[Work to be completed] In the entries below, find the line with "missing: bougie/jaune 98 277" and the line with "relocated: jouet à"; give again those lines and every line between them, exactly.

[The data]
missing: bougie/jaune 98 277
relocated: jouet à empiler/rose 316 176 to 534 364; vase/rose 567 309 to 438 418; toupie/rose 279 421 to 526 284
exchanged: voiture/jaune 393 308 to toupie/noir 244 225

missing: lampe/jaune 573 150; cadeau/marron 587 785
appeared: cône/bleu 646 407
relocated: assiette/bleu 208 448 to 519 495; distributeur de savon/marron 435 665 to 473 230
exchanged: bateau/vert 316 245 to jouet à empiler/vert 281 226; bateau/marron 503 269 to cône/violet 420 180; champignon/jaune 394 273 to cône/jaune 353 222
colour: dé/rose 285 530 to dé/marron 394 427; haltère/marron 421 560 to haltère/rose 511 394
--
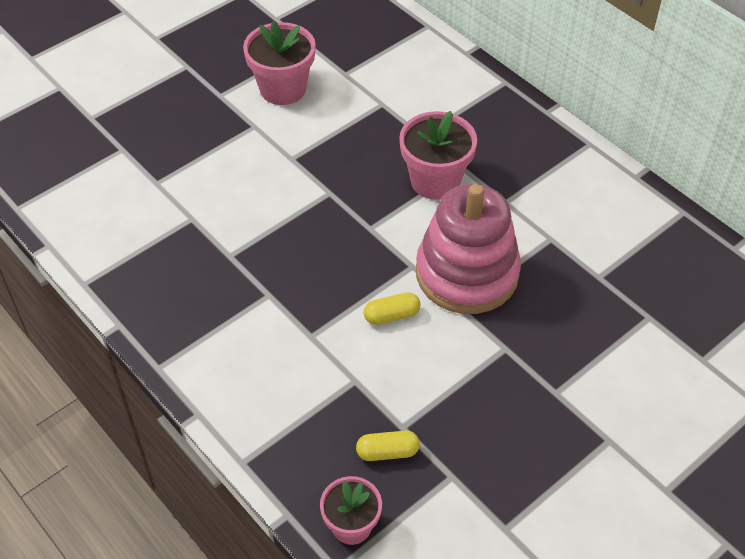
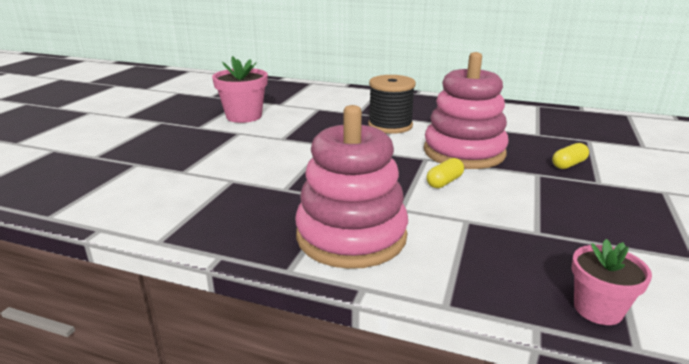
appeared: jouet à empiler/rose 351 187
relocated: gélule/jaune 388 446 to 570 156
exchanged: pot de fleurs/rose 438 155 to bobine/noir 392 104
==
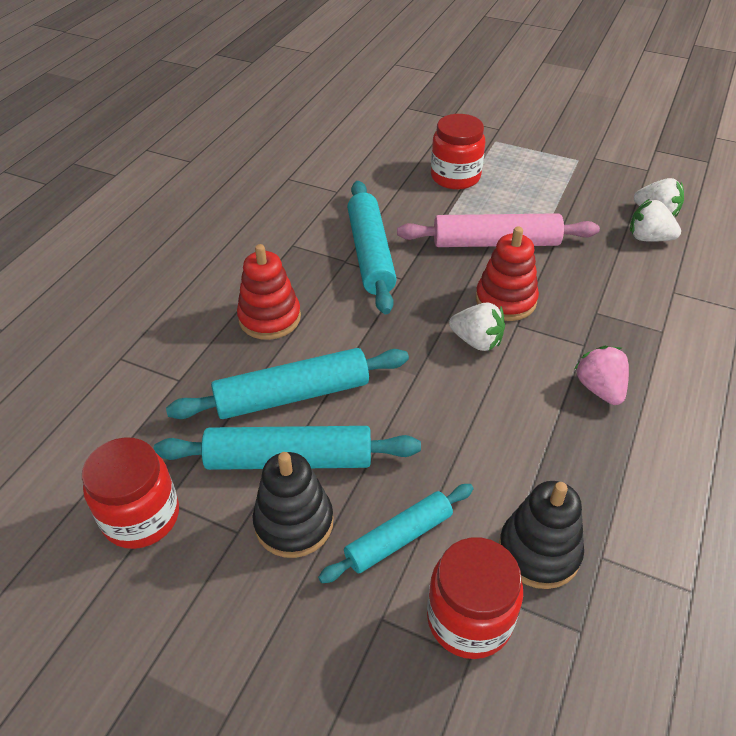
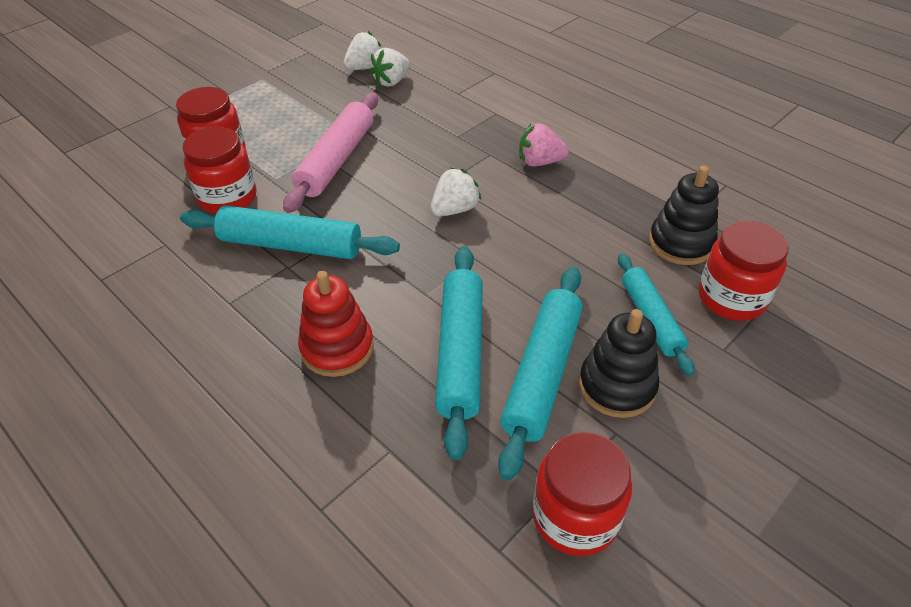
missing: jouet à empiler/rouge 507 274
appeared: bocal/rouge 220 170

[Completed task]
missing: bougie/jaune 98 277
relocated: jouet à empiler/rose 316 176 to 534 364; vase/rose 567 309 to 438 418; toupie/rose 279 421 to 526 284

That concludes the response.